Pull out each line of the records holding the string "purple".

--

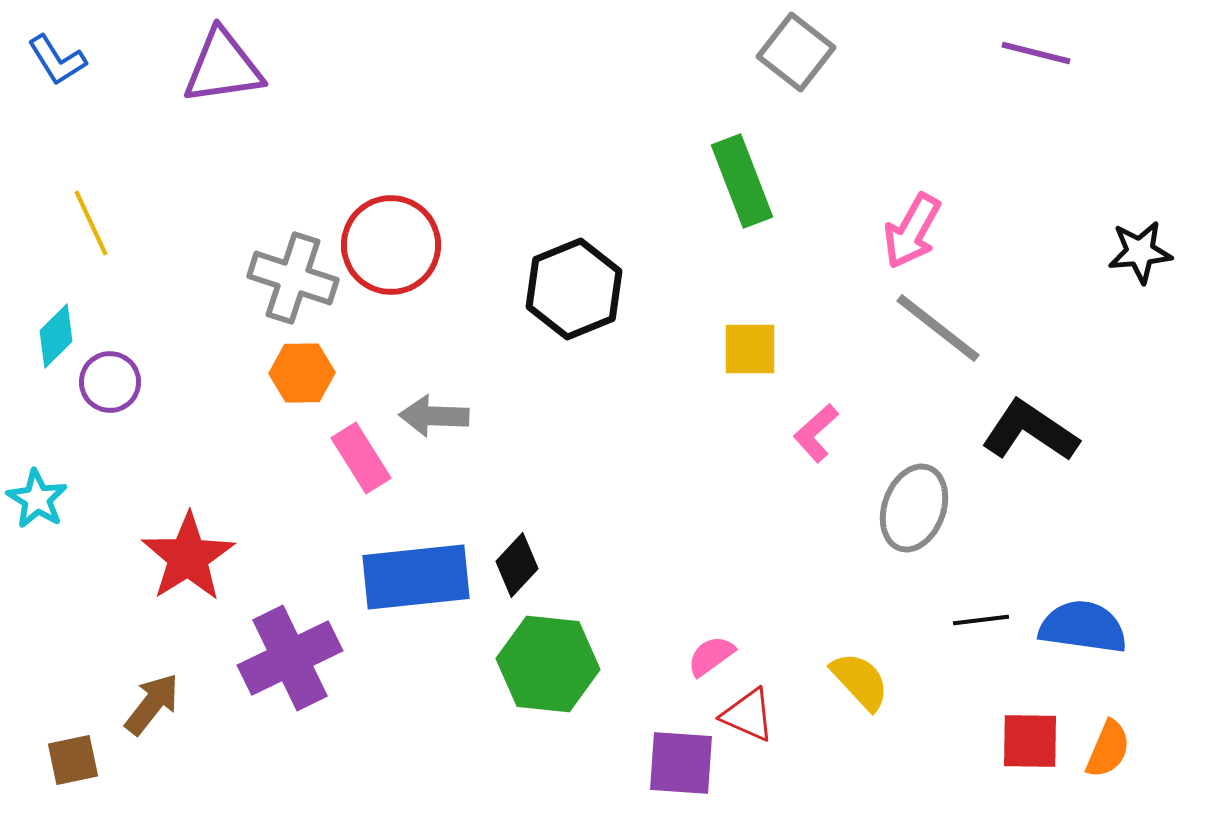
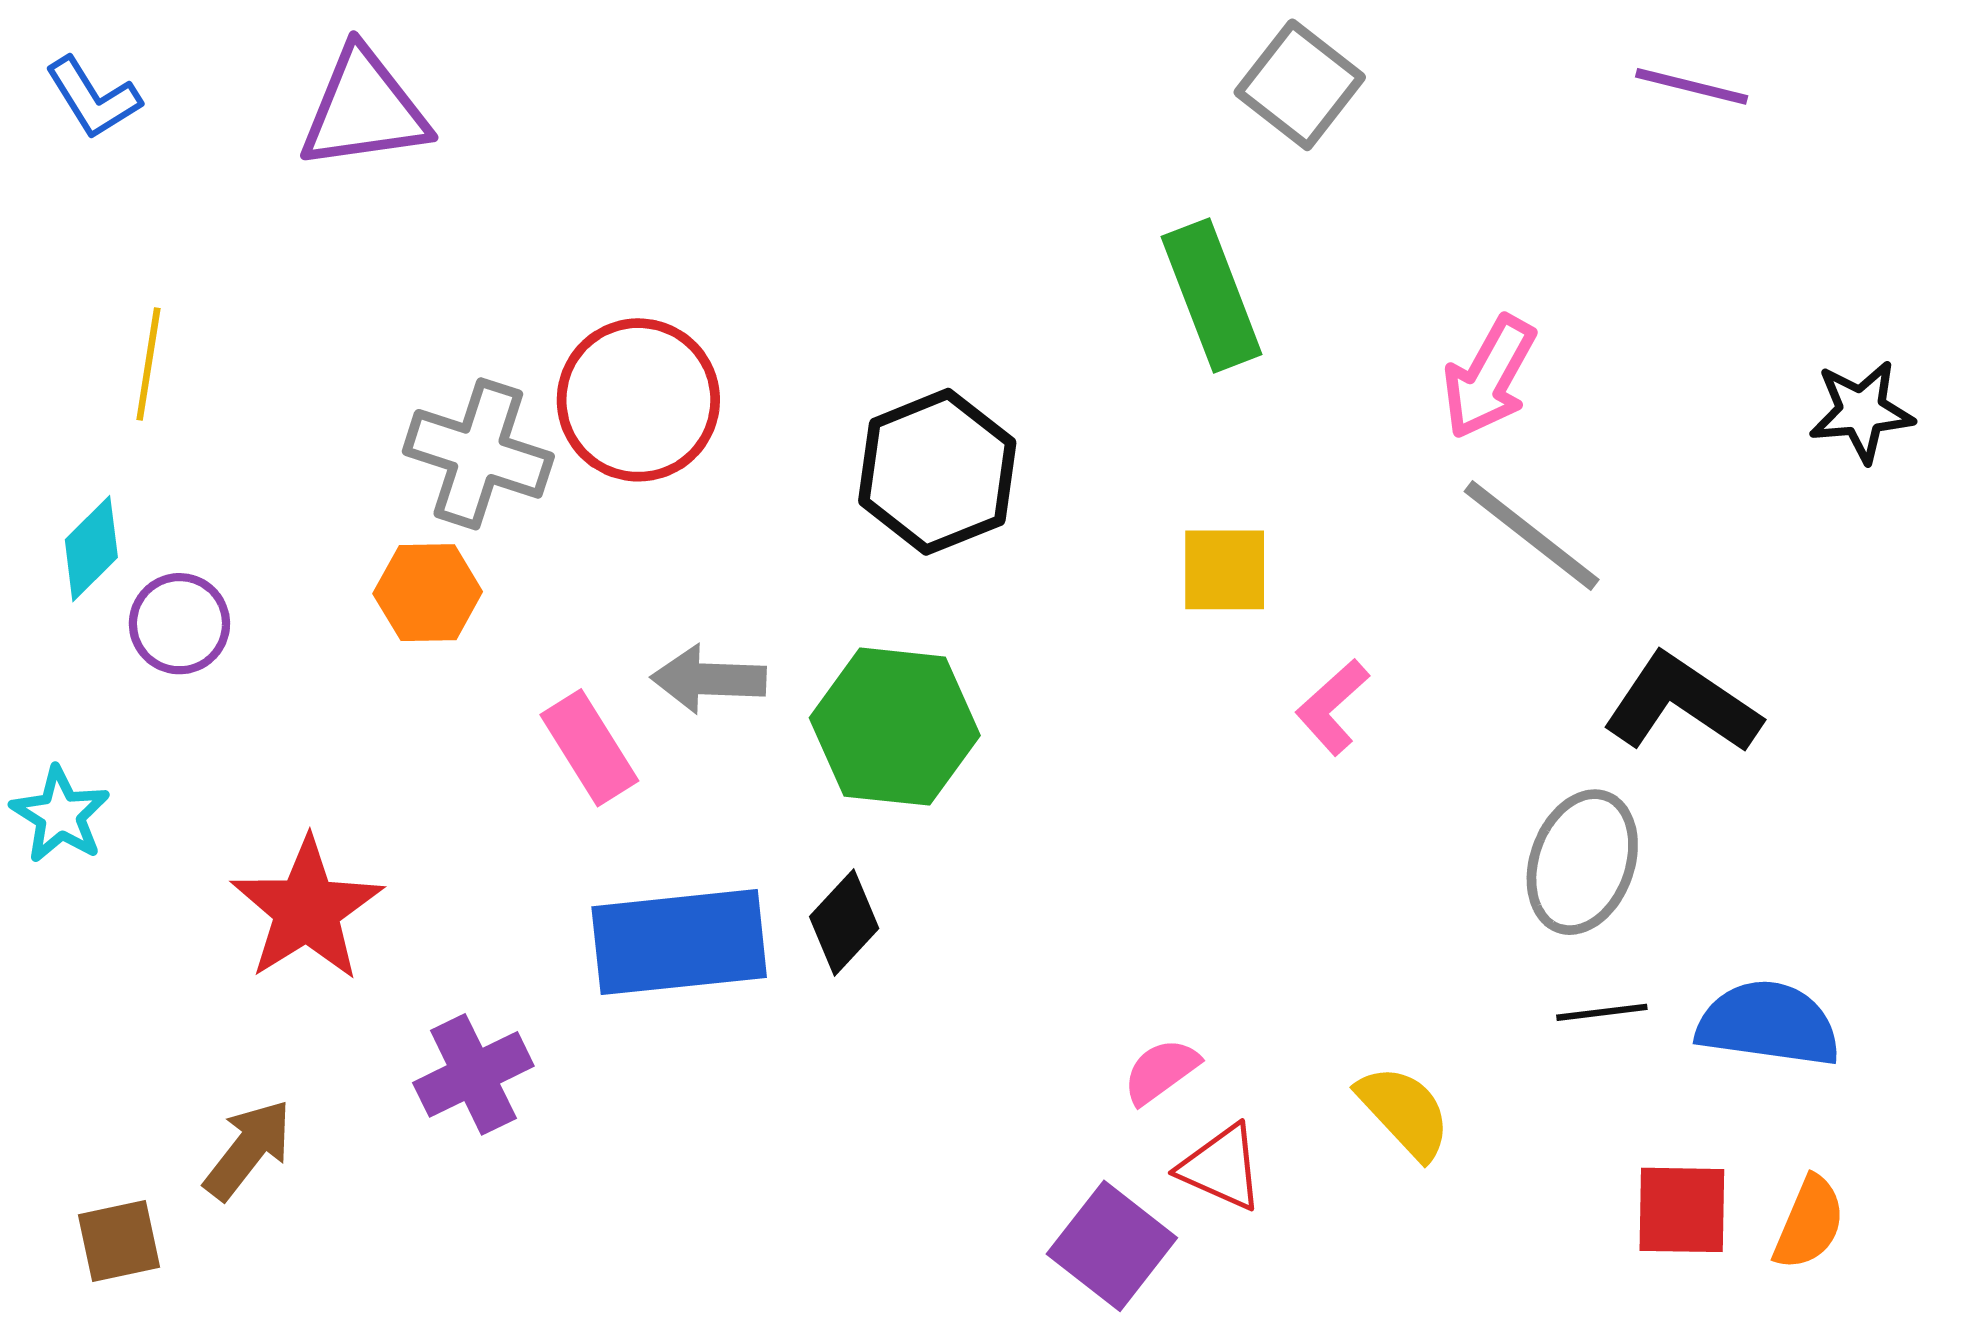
yellow line: (91, 223) -> (148, 364), turned 34
orange hexagon: (302, 373) -> (428, 593), moved
gray ellipse: (914, 508) -> (1582, 862), moved
purple cross: (290, 658) -> (473, 1074), size x0.7
green hexagon: (548, 664) -> (895, 727), moved
purple square: (681, 763) -> (1112, 1246), turned 34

--

Answer for the task:
purple cross: (290, 658) -> (473, 1074), size x0.7
purple square: (681, 763) -> (1112, 1246), turned 34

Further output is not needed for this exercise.